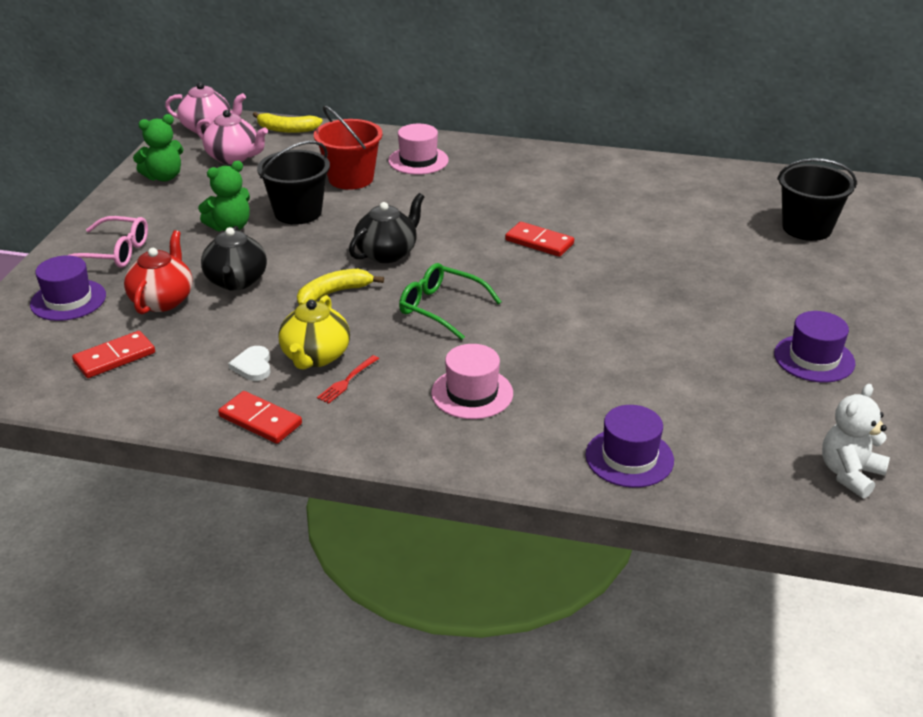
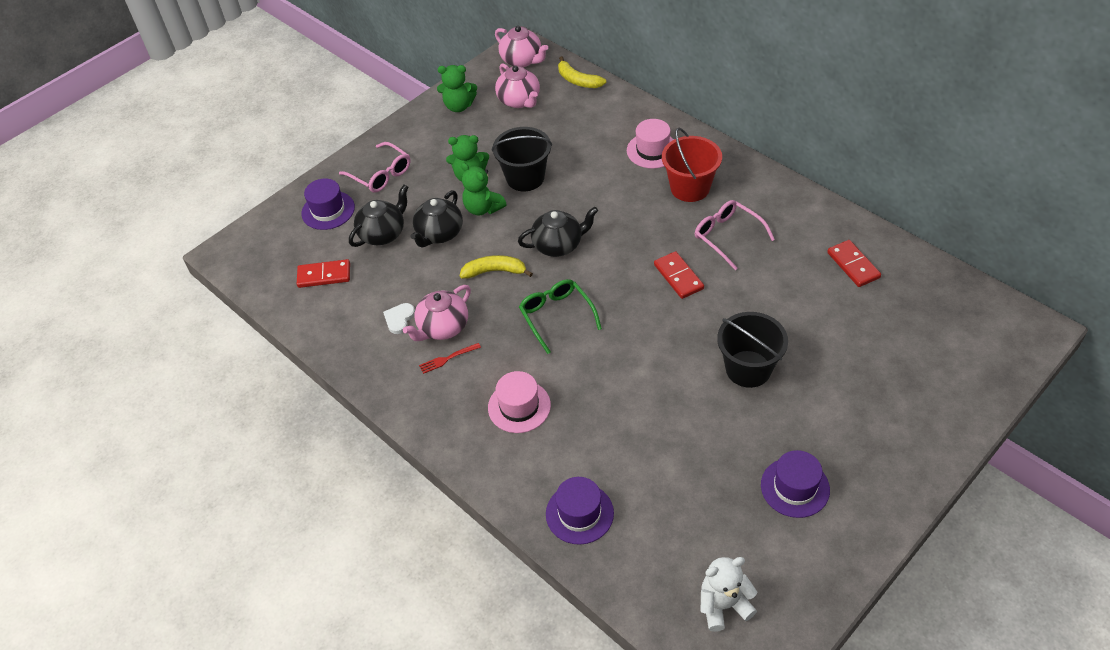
camera: 35 degrees right, 15 degrees up
(163, 300) = (383, 233): red teapot -> black teapot
(260, 420) = (373, 369): red domino -> red domino (853, 265)
(270, 248) = (483, 208): none -> green teddy bear
(315, 357) = (442, 327): yellow teapot -> pink teapot
(351, 178) = (587, 154): red bucket -> red bucket (690, 188)
(558, 201) = (728, 237): none -> pink glasses
(806, 228) = (916, 347): black bucket -> black bucket (748, 369)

····················

_Requirement_. Reproduce, with no other lines, the run of lines that begins with the one containing "(260, 420) = (373, 369): red" and ends with the last line of the material.

_Answer box_.
(260, 420) = (373, 369): red domino -> red domino (853, 265)
(270, 248) = (483, 208): none -> green teddy bear
(315, 357) = (442, 327): yellow teapot -> pink teapot
(351, 178) = (587, 154): red bucket -> red bucket (690, 188)
(558, 201) = (728, 237): none -> pink glasses
(806, 228) = (916, 347): black bucket -> black bucket (748, 369)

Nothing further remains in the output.